### Work to complete
Copy out the material in full. Leave every line as it is.

### Input
=== Section Start ===
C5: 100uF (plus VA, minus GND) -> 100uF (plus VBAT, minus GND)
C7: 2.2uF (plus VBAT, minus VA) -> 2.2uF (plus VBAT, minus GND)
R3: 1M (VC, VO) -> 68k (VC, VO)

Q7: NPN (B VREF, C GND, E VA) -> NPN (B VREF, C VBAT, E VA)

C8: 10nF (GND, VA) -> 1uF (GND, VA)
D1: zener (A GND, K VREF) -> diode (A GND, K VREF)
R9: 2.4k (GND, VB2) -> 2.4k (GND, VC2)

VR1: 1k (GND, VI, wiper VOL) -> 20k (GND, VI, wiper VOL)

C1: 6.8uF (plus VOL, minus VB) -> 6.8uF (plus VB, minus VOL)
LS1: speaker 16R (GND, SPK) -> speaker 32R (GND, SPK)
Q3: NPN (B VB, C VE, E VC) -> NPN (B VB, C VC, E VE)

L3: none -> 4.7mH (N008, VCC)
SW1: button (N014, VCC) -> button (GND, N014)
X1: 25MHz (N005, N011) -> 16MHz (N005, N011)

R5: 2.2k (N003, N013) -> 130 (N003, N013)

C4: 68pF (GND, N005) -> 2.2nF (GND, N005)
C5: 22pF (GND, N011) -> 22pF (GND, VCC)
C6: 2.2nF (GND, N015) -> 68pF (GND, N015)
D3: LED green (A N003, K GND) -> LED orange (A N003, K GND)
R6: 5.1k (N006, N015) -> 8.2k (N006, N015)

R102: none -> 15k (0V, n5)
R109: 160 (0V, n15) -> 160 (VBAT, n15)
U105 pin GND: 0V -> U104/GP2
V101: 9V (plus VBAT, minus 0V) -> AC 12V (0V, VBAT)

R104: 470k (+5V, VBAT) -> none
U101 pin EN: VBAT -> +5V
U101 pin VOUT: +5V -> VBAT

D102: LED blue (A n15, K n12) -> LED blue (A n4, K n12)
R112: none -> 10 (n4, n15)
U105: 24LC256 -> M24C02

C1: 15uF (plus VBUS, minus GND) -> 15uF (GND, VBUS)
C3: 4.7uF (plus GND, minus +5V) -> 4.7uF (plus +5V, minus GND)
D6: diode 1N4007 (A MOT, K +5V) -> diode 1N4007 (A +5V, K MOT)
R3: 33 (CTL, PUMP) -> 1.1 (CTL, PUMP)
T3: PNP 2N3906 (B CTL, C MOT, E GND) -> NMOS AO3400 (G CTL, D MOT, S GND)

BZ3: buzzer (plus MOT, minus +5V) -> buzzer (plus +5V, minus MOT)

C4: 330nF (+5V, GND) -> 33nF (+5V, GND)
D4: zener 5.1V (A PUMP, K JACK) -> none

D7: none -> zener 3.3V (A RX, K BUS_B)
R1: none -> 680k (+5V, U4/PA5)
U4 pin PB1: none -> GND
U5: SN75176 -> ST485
=== Section End ===
### Exercise solution
C5: 100uF (plus VA, minus GND) -> 100uF (plus VBAT, minus GND)
C7: 2.2uF (plus VBAT, minus VA) -> 2.2uF (plus VBAT, minus GND)
R3: 1M (VC, VO) -> 68k (VC, VO)

Q7: NPN (B VREF, C GND, E VA) -> NPN (B VREF, C VBAT, E VA)

C8: 10nF (GND, VA) -> 1uF (GND, VA)
D1: zener (A GND, K VREF) -> diode (A GND, K VREF)
R9: 2.4k (GND, VB2) -> 2.4k (GND, VC2)

VR1: 1k (GND, VI, wiper VOL) -> 20k (GND, VI, wiper VOL)

C1: 6.8uF (plus VOL, minus VB) -> 6.8uF (plus VB, minus VOL)
LS1: speaker 16R (GND, SPK) -> speaker 32R (GND, SPK)
Q3: NPN (B VB, C VE, E VC) -> NPN (B VB, C VC, E VE)

L3: none -> 4.7mH (N008, VCC)
SW1: button (N014, VCC) -> button (GND, N014)
X1: 25MHz (N005, N011) -> 16MHz (N005, N011)

R5: 2.2k (N003, N013) -> 130 (N003, N013)

C4: 68pF (GND, N005) -> 2.2nF (GND, N005)
C5: 22pF (GND, N011) -> 22pF (GND, VCC)
C6: 2.2nF (GND, N015) -> 68pF (GND, N015)
D3: LED green (A N003, K GND) -> LED orange (A N003, K GND)
R6: 5.1k (N006, N015) -> 8.2k (N006, N015)

R102: none -> 15k (0V, n5)
R109: 160 (0V, n15) -> 160 (VBAT, n15)
U105 pin GND: 0V -> U104/GP2
V101: 9V (plus VBAT, minus 0V) -> AC 12V (0V, VBAT)

R104: 470k (+5V, VBAT) -> none
U101 pin EN: VBAT -> +5V
U101 pin VOUT: +5V -> VBAT

D102: LED blue (A n15, K n12) -> LED blue (A n4, K n12)
R112: none -> 10 (n4, n15)
U105: 24LC256 -> M24C02

C1: 15uF (plus VBUS, minus GND) -> 15uF (GND, VBUS)
C3: 4.7uF (plus GND, minus +5V) -> 4.7uF (plus +5V, minus GND)
D6: diode 1N4007 (A MOT, K +5V) -> diode 1N4007 (A +5V, K MOT)
R3: 33 (CTL, PUMP) -> 1.1 (CTL, PUMP)
T3: PNP 2N3906 (B CTL, C MOT, E GND) -> NMOS AO3400 (G CTL, D MOT, S GND)

BZ3: buzzer (plus MOT, minus +5V) -> buzzer (plus +5V, minus MOT)

C4: 330nF (+5V, GND) -> 33nF (+5V, GND)
D4: zener 5.1V (A PUMP, K JACK) -> none

D7: none -> zener 3.3V (A RX, K BUS_B)
R1: none -> 680k (+5V, U4/PA5)
U4 pin PB1: none -> GND
U5: SN75176 -> ST485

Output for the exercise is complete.